- TASK STATEMENT: Each line below from the one containing "yellow plane [470,395,622,538]" through the one containing "pink rolling pin [76,337,247,416]" should be output exactly as it stands, and no other line should appear.

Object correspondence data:
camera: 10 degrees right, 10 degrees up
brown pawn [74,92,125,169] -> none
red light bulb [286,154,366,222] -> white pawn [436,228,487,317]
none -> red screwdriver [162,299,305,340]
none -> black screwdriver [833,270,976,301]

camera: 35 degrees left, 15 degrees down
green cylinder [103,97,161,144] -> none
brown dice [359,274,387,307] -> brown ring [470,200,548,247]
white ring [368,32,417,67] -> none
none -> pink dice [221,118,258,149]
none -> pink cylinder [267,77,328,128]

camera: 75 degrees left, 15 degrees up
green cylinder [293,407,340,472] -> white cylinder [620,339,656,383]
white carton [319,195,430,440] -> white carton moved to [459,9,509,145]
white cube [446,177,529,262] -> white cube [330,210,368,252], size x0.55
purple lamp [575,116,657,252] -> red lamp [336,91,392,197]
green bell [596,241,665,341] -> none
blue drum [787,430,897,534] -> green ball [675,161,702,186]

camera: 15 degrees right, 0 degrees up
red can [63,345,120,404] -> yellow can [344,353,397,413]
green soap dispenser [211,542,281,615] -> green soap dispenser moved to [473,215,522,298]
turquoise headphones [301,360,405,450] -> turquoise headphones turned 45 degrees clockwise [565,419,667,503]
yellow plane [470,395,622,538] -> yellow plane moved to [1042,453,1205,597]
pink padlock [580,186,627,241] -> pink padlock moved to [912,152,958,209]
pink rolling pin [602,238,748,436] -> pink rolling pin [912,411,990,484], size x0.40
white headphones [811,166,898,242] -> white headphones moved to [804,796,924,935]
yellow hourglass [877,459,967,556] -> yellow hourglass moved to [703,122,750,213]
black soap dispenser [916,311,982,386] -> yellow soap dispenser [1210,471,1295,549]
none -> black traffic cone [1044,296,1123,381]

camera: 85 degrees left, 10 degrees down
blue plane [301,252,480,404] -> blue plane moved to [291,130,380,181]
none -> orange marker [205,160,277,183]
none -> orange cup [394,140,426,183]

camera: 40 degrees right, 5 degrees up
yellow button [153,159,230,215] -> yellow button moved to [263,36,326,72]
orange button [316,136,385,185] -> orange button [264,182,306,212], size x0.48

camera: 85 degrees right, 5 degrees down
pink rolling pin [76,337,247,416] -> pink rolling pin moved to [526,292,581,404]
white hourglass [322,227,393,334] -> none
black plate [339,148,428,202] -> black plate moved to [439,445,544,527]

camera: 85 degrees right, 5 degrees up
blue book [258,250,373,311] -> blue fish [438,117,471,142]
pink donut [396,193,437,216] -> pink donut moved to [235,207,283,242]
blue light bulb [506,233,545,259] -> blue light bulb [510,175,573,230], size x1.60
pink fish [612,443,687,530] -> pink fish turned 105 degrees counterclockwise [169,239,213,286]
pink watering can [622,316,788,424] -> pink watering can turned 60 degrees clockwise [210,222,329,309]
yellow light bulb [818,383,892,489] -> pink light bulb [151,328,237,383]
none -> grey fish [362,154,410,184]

- EXPECTED OUTPUT:
yellow plane [470,395,622,538] -> yellow plane moved to [1042,453,1205,597]
pink padlock [580,186,627,241] -> pink padlock moved to [912,152,958,209]
pink rolling pin [602,238,748,436] -> pink rolling pin [912,411,990,484], size x0.40
white headphones [811,166,898,242] -> white headphones moved to [804,796,924,935]
yellow hourglass [877,459,967,556] -> yellow hourglass moved to [703,122,750,213]
black soap dispenser [916,311,982,386] -> yellow soap dispenser [1210,471,1295,549]
none -> black traffic cone [1044,296,1123,381]

camera: 85 degrees left, 10 degrees down
blue plane [301,252,480,404] -> blue plane moved to [291,130,380,181]
none -> orange marker [205,160,277,183]
none -> orange cup [394,140,426,183]

camera: 40 degrees right, 5 degrees up
yellow button [153,159,230,215] -> yellow button moved to [263,36,326,72]
orange button [316,136,385,185] -> orange button [264,182,306,212], size x0.48

camera: 85 degrees right, 5 degrees down
pink rolling pin [76,337,247,416] -> pink rolling pin moved to [526,292,581,404]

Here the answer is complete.